**Problem details**
Pictures appear among the records below and must be omitted. Repeat exactly the lines from the line with "none -> red 1x1 brick [378,357,427,422]" to the line with "none -> red 1x1 brick [322,54,372,120]", both included.

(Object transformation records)
========================================

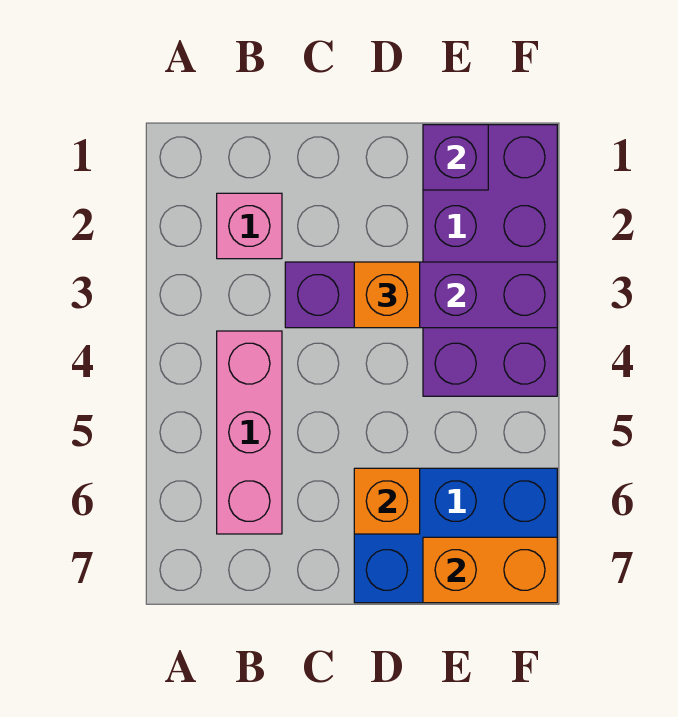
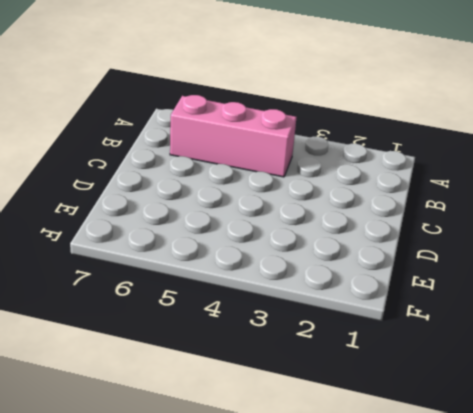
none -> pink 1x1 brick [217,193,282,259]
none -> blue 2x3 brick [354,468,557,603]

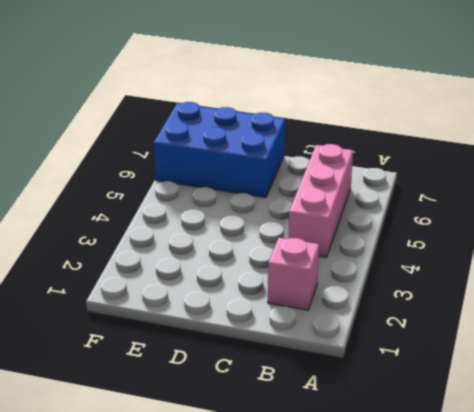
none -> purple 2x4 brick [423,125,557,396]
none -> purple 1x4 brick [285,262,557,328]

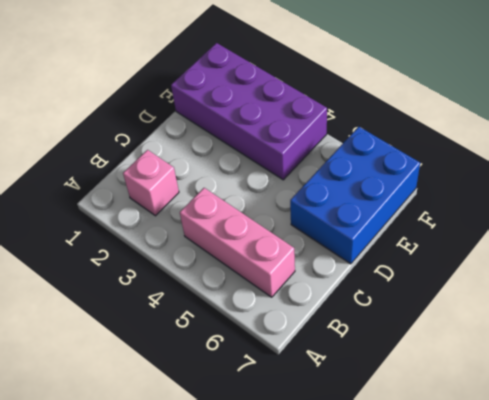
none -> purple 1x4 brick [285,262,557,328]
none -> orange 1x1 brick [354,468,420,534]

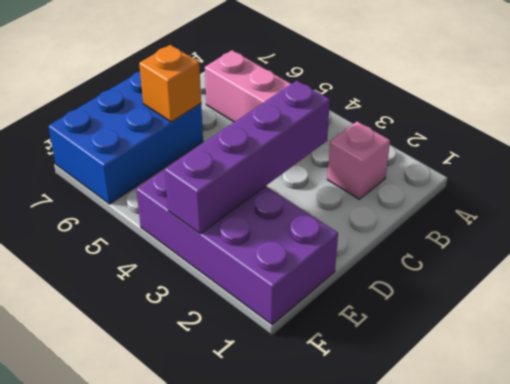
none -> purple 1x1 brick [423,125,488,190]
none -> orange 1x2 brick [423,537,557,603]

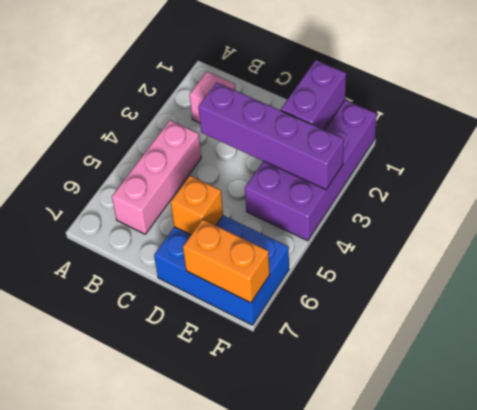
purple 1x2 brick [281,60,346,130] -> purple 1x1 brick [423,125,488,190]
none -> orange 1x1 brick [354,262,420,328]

========================================

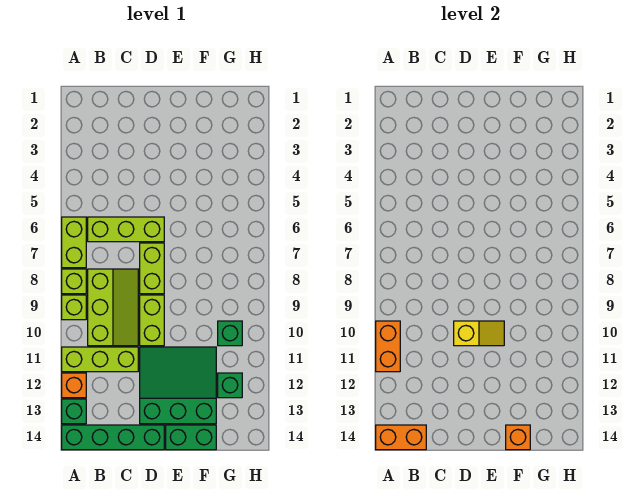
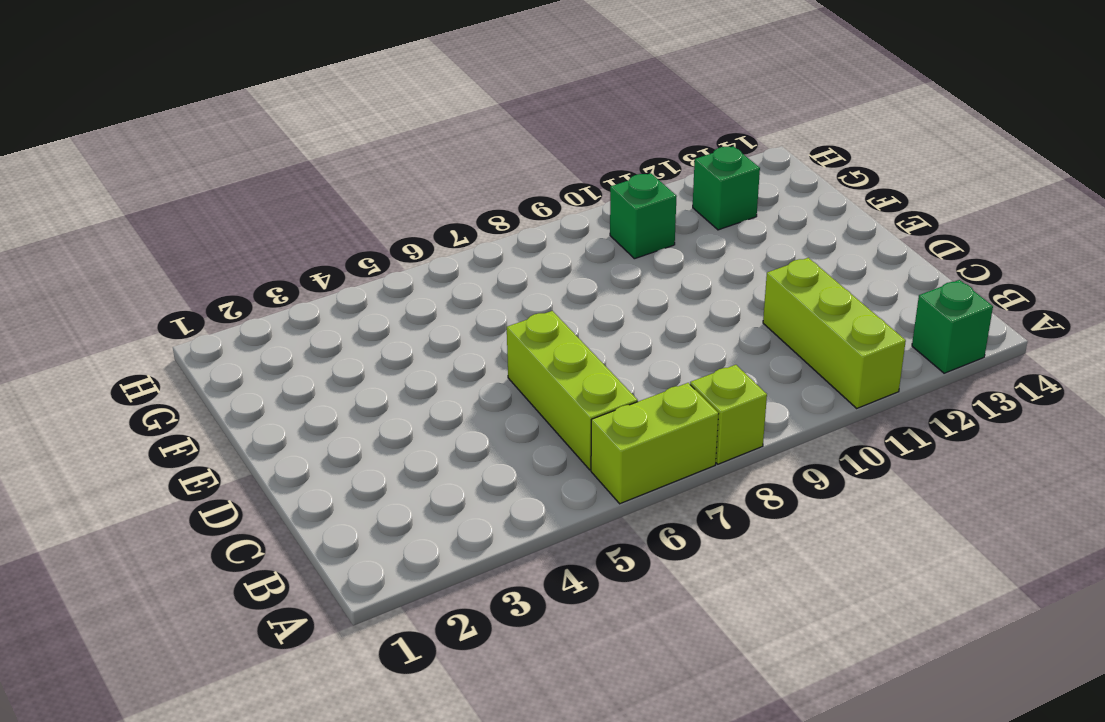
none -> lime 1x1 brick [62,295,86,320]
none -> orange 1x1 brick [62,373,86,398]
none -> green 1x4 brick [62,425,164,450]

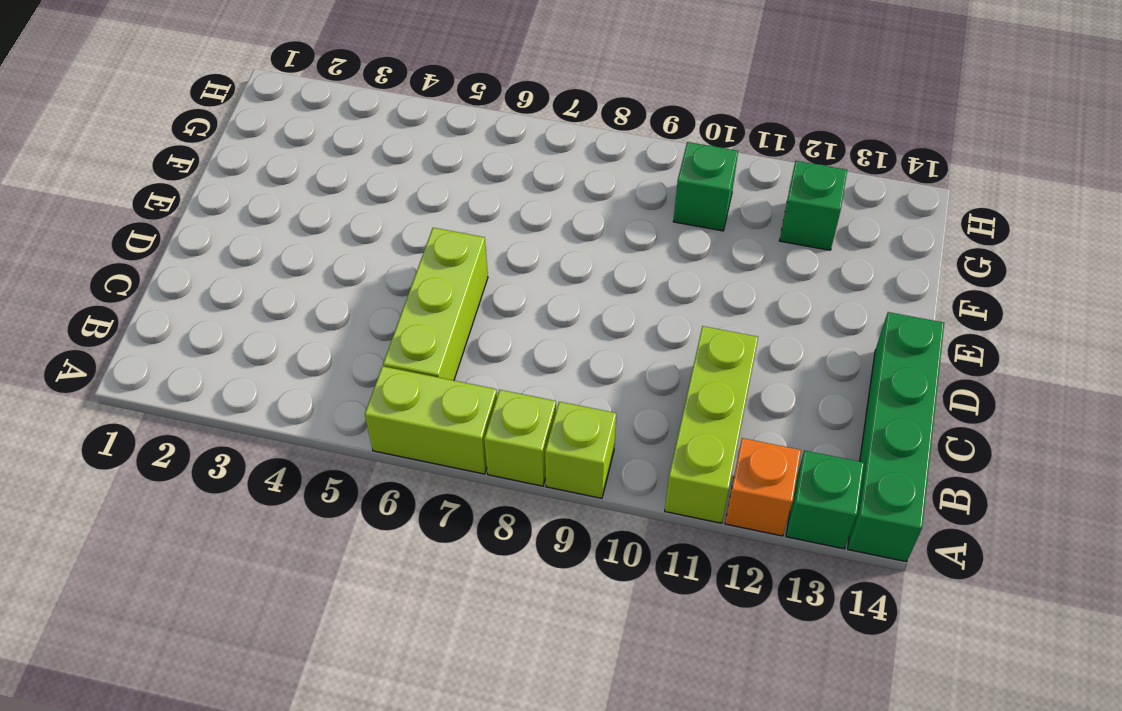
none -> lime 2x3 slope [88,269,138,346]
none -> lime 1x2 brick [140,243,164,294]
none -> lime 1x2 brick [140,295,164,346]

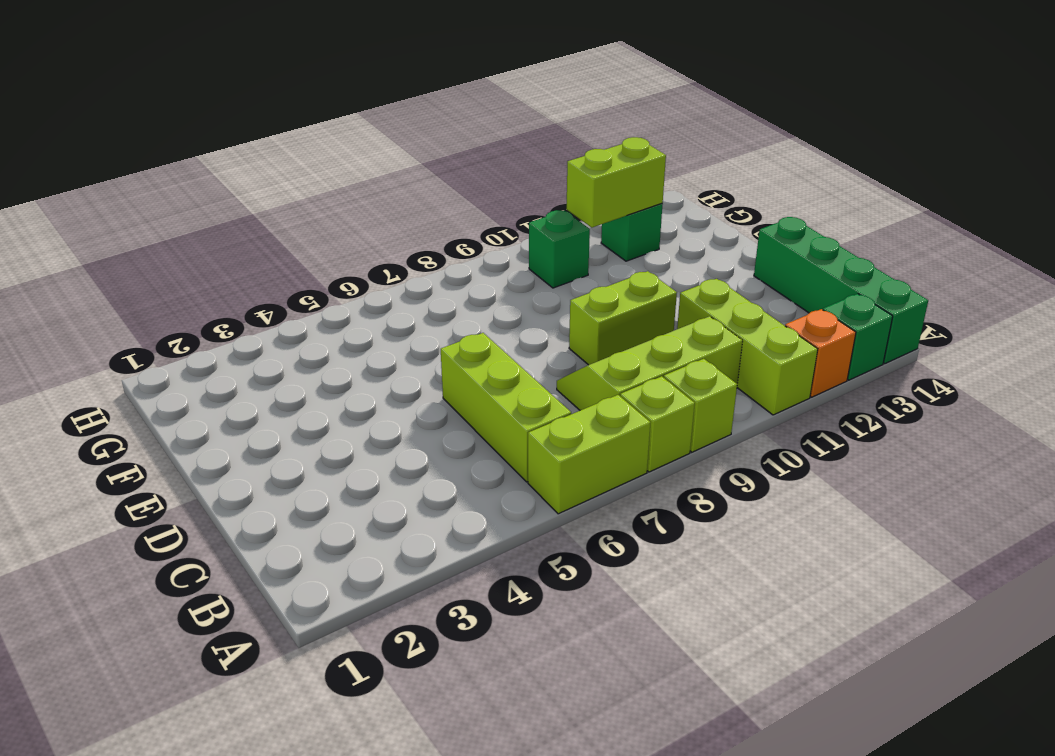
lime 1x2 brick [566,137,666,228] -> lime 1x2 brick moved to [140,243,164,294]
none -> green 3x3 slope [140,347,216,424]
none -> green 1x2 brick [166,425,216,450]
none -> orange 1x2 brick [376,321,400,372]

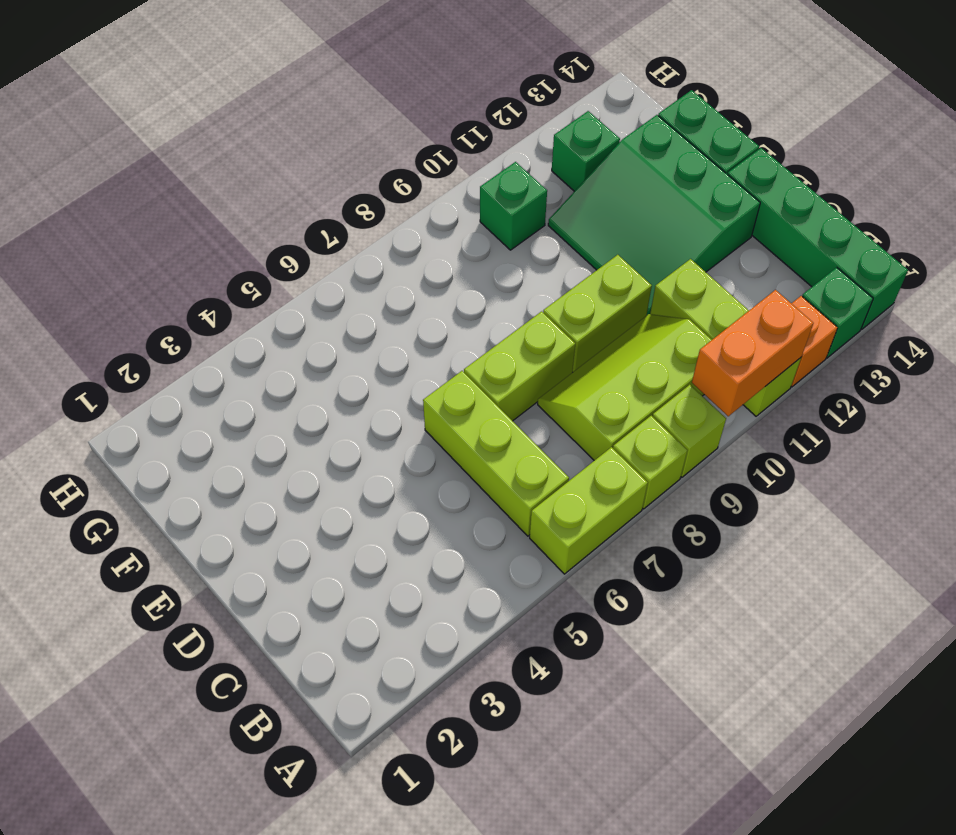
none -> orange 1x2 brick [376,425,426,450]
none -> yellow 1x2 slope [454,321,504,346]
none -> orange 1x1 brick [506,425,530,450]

========================================

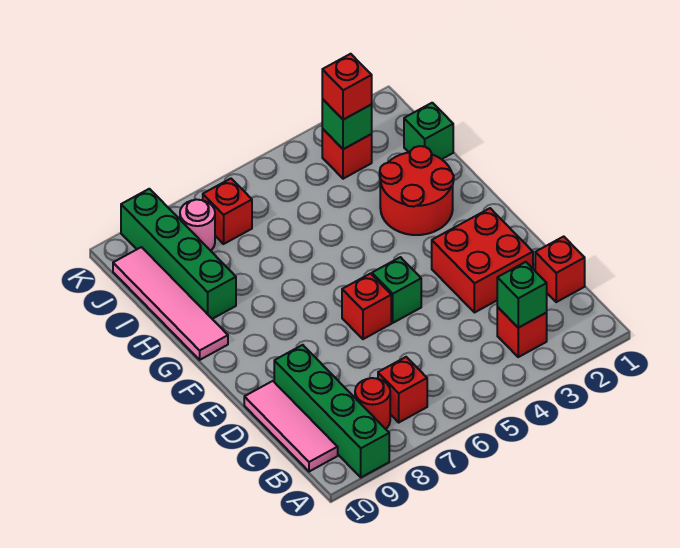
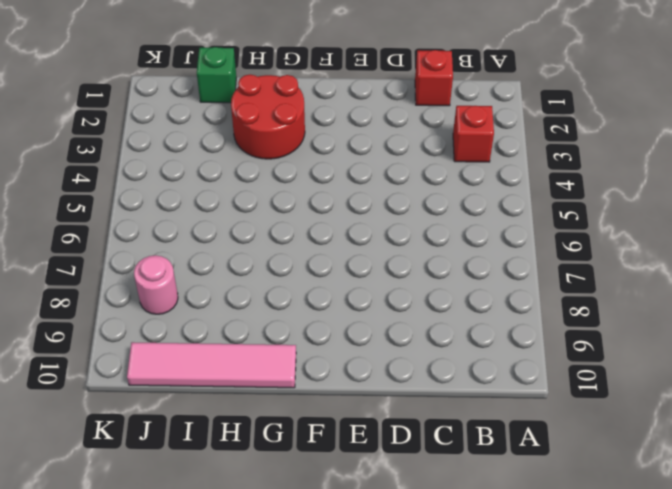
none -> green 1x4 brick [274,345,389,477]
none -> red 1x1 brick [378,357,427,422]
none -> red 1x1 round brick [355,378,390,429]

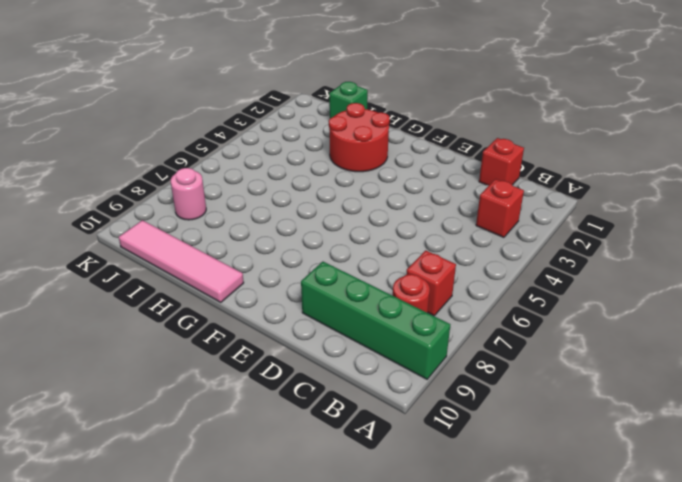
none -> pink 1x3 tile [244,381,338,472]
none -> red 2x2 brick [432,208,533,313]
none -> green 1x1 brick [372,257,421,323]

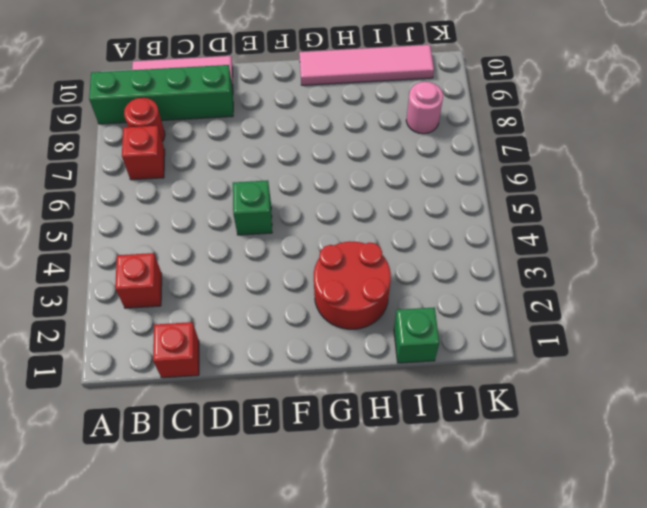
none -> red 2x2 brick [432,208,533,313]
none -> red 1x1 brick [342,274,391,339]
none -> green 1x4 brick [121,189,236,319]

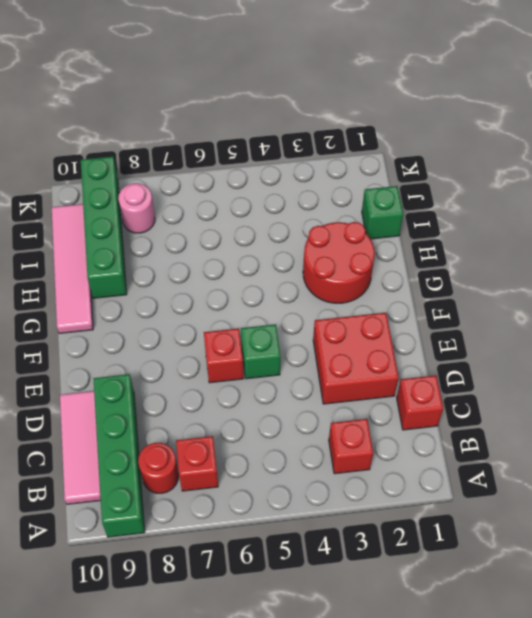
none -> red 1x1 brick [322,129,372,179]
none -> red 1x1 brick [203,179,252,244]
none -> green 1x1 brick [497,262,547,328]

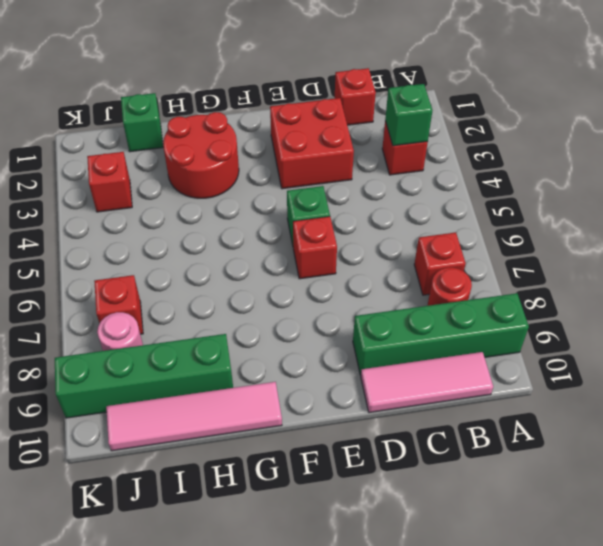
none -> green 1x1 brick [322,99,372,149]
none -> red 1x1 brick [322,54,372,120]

========================================

**Written answer**
none -> red 1x1 brick [378,357,427,422]
none -> red 1x1 round brick [355,378,390,429]

none -> pink 1x3 tile [244,381,338,472]
none -> red 2x2 brick [432,208,533,313]
none -> green 1x1 brick [372,257,421,323]

none -> red 2x2 brick [432,208,533,313]
none -> red 1x1 brick [342,274,391,339]
none -> green 1x4 brick [121,189,236,319]

none -> red 1x1 brick [322,129,372,179]
none -> red 1x1 brick [203,179,252,244]
none -> green 1x1 brick [497,262,547,328]

none -> green 1x1 brick [322,99,372,149]
none -> red 1x1 brick [322,54,372,120]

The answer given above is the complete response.